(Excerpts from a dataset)
******

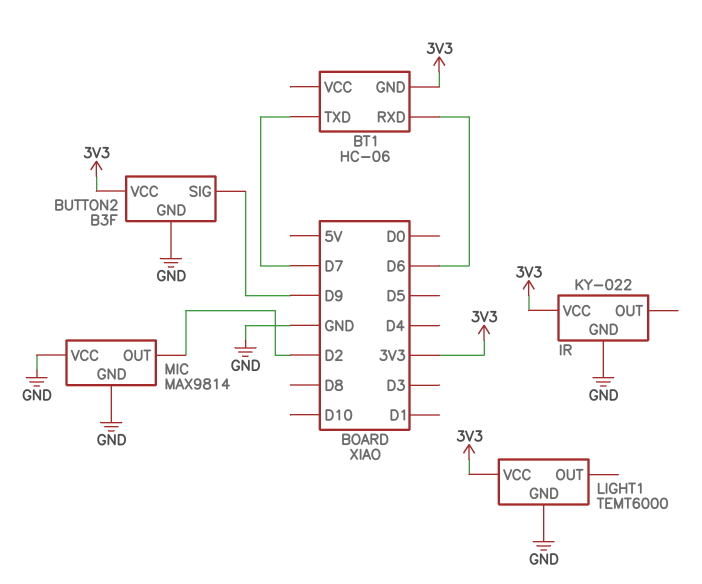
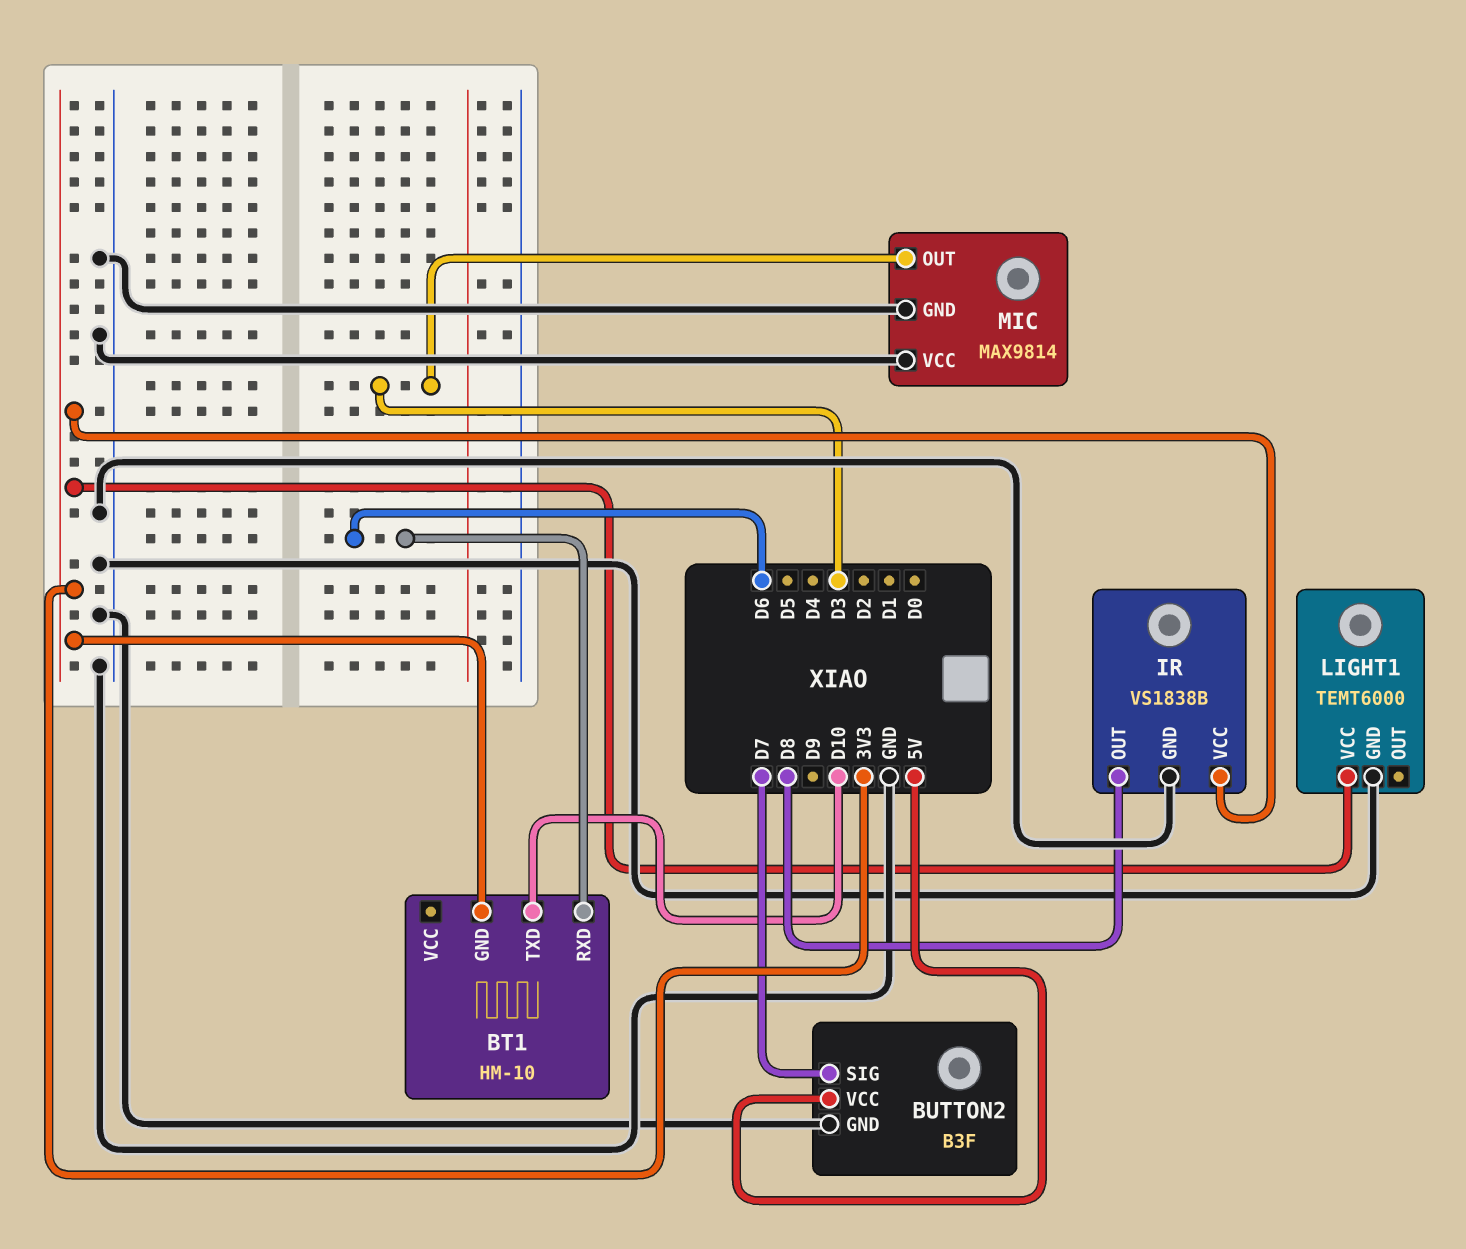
BT1: HC-06 -> HM-10
BT1 pin TXD: D7 -> D10
BUTTON2 pin SIG: D9 -> D7
BUTTON2 pin VCC: 3V3 -> 5V
IR: KY-022 -> VS1838B
IR pin OUT: none -> D8
MIC pin OUT: D2 -> D3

******

◆ PROBLEM DESCRIPTION
Transcribe nothing except the lines from the one with "BUTTON2 pin VCC: 3V3 -> 5V" through the end of the data above, each exactly as it appears.

◆ OUTPUT OF THE TASK
BUTTON2 pin VCC: 3V3 -> 5V
IR: KY-022 -> VS1838B
IR pin OUT: none -> D8
MIC pin OUT: D2 -> D3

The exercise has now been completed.